──────── MATERIAL FOR THE TASK ────────

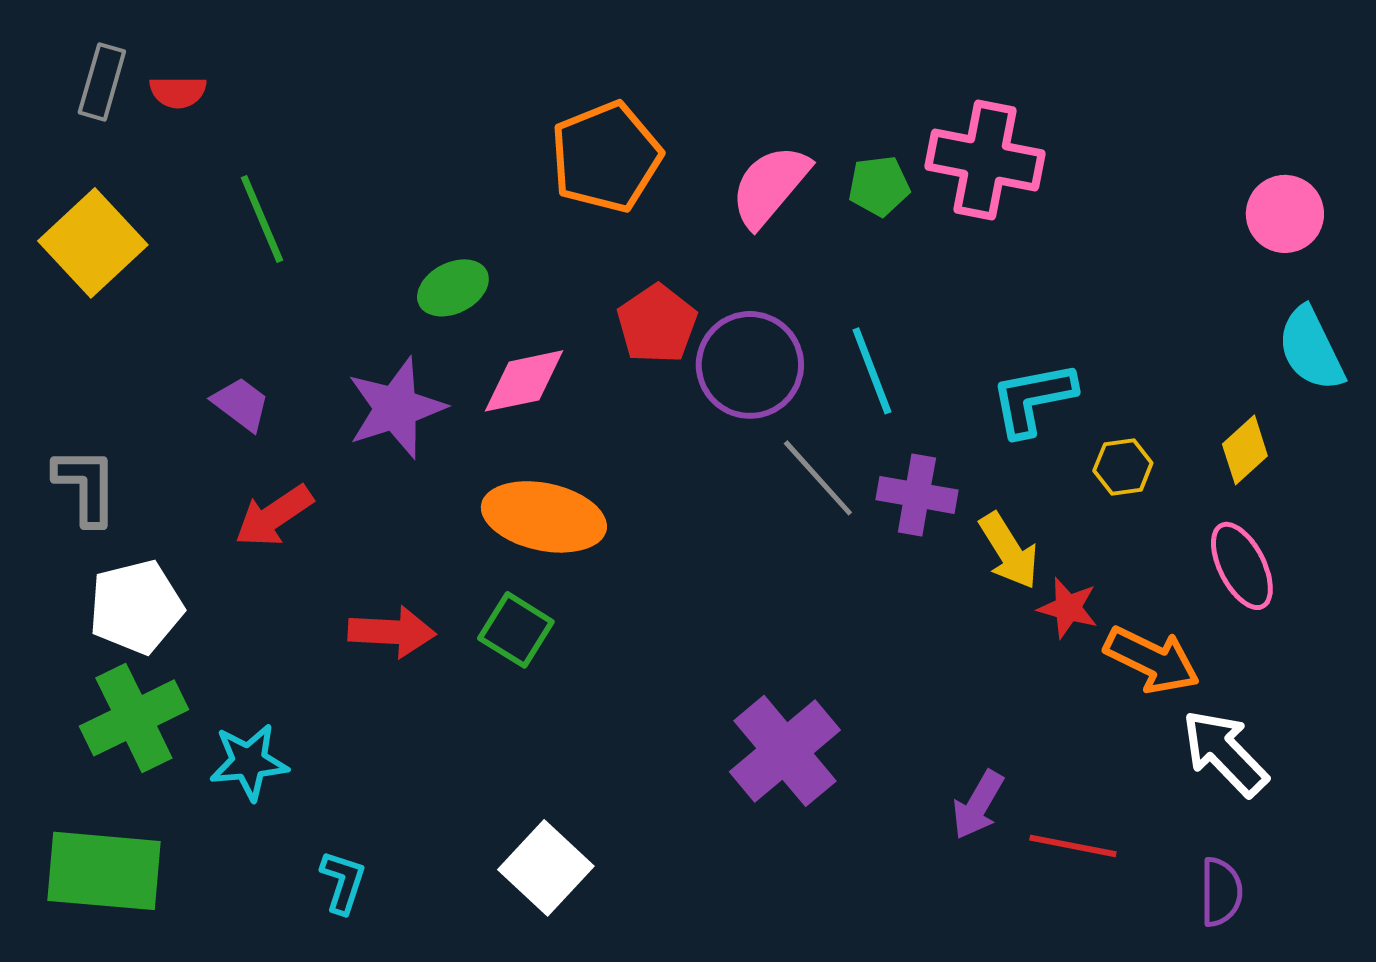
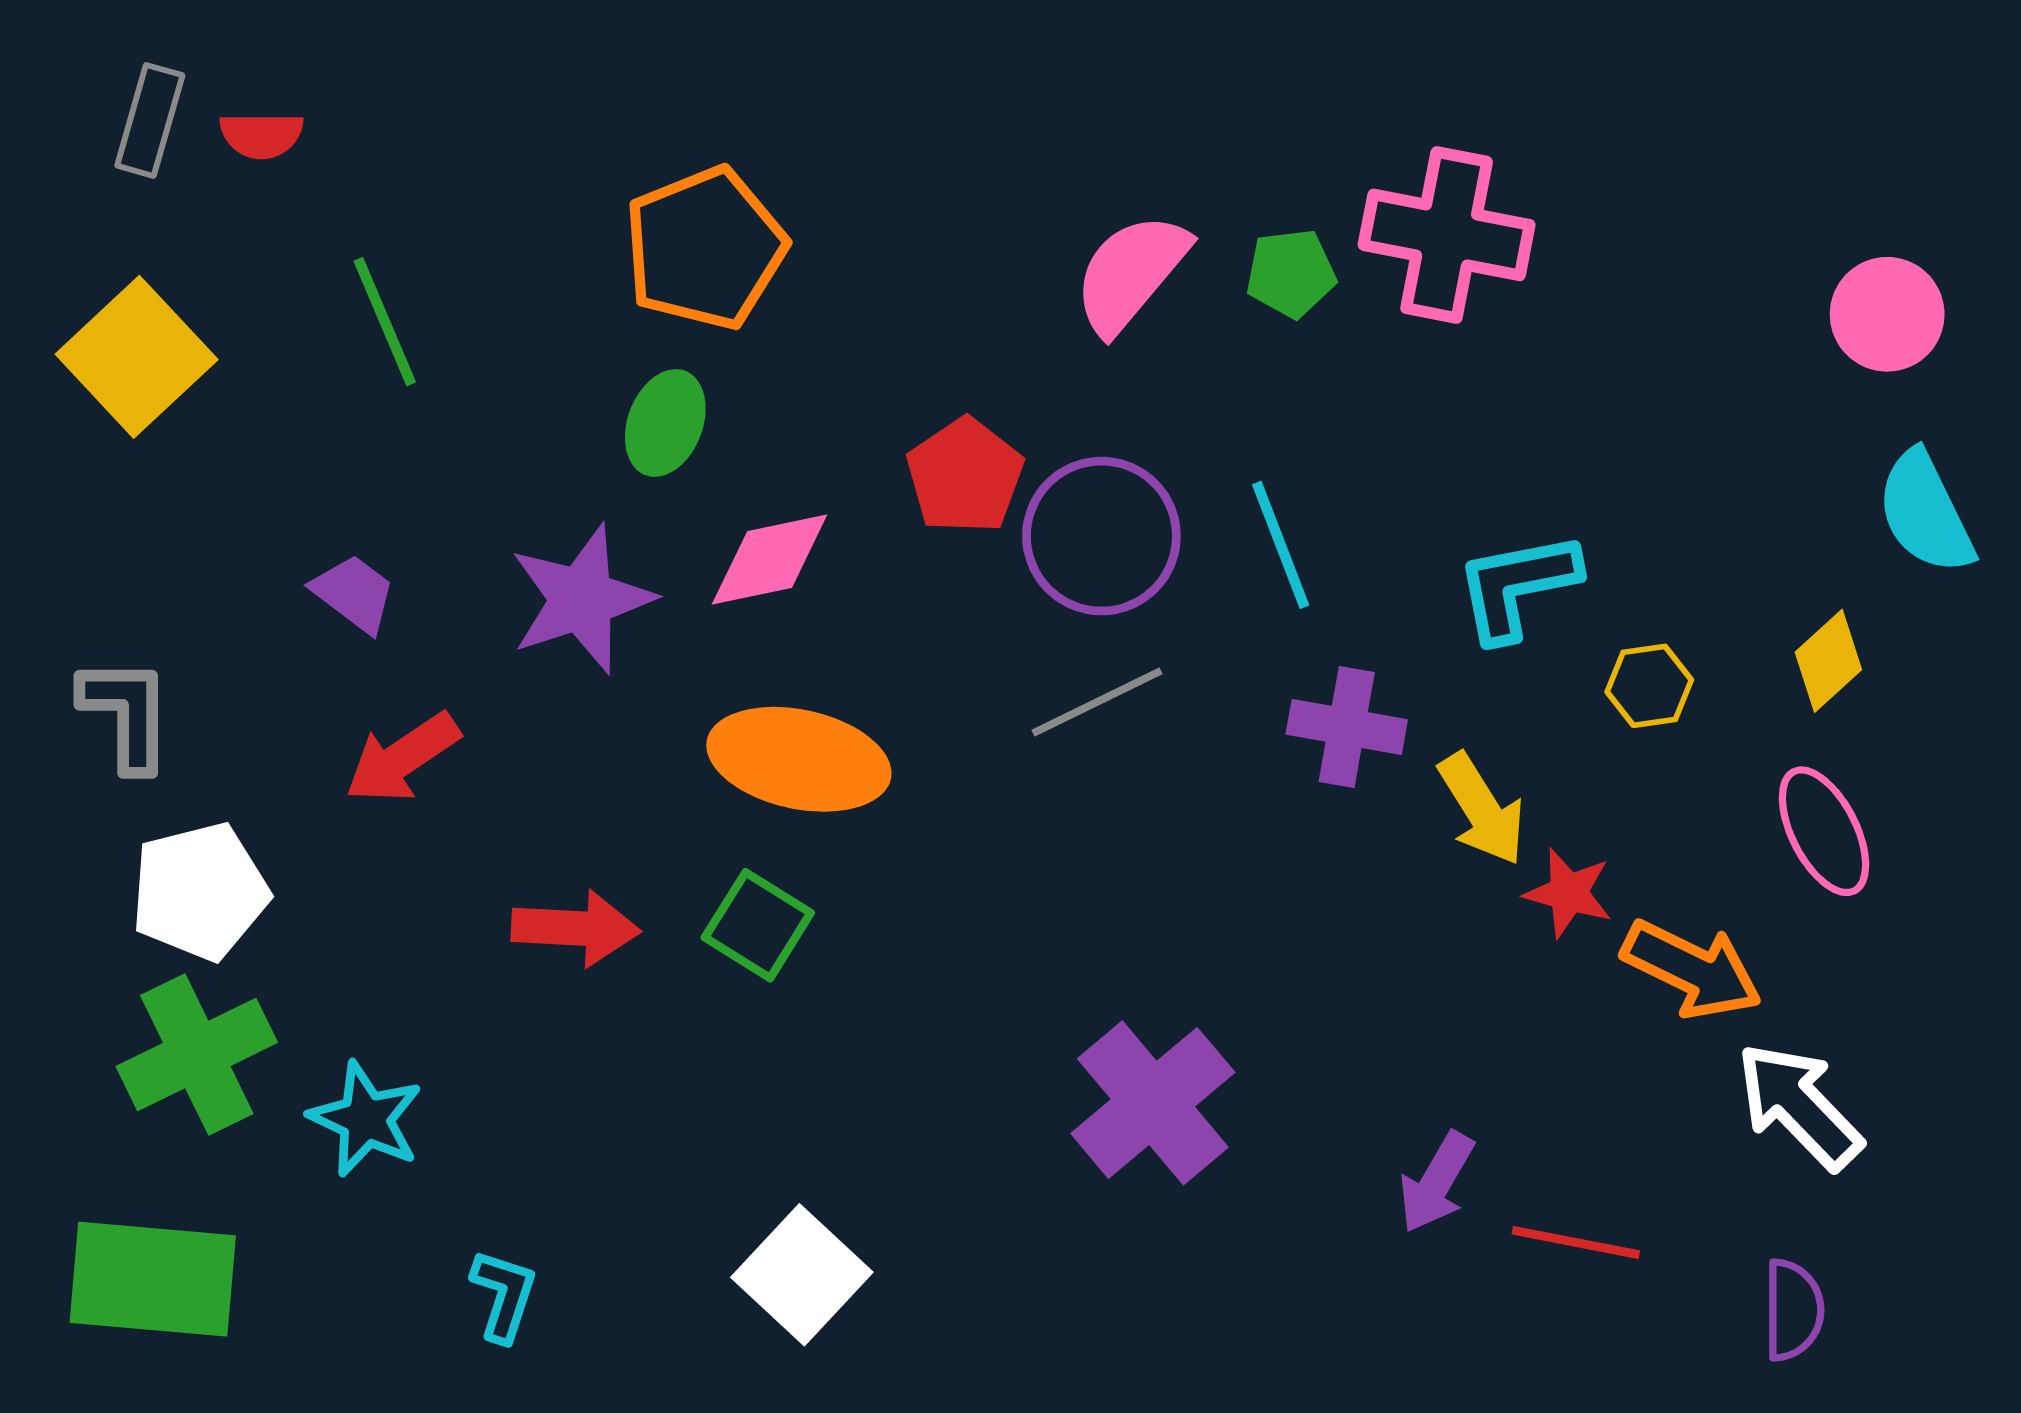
orange pentagon: (606, 157) -> (705, 248), moved
green ellipse: (453, 288) -> (665, 423), turned -42
gray line: (818, 478) -> (1097, 702), moved, turned -74
cyan star: (249, 762) -> (366, 1119), turned 30

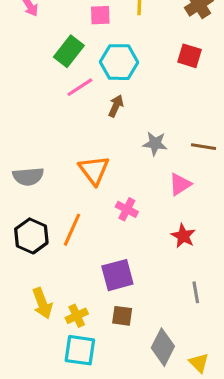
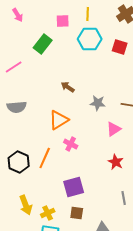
cyan hexagon: (119, 62) -> (90, 39), moved
pink line: (80, 87) -> (14, 67), moved
brown arrow: (116, 106) -> (68, 87), moved, turned -80
orange triangle: (94, 170) -> (59, 120), turned 35
gray semicircle: (28, 176) -> (17, 107), moved
pink cross: (127, 209) -> (71, 144), moved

────────

Bring together every line in the entries that holds the string "pink".

▸ SOLVED PROBLEM:
pink line: (80, 87) -> (14, 67), moved
pink cross: (127, 209) -> (71, 144), moved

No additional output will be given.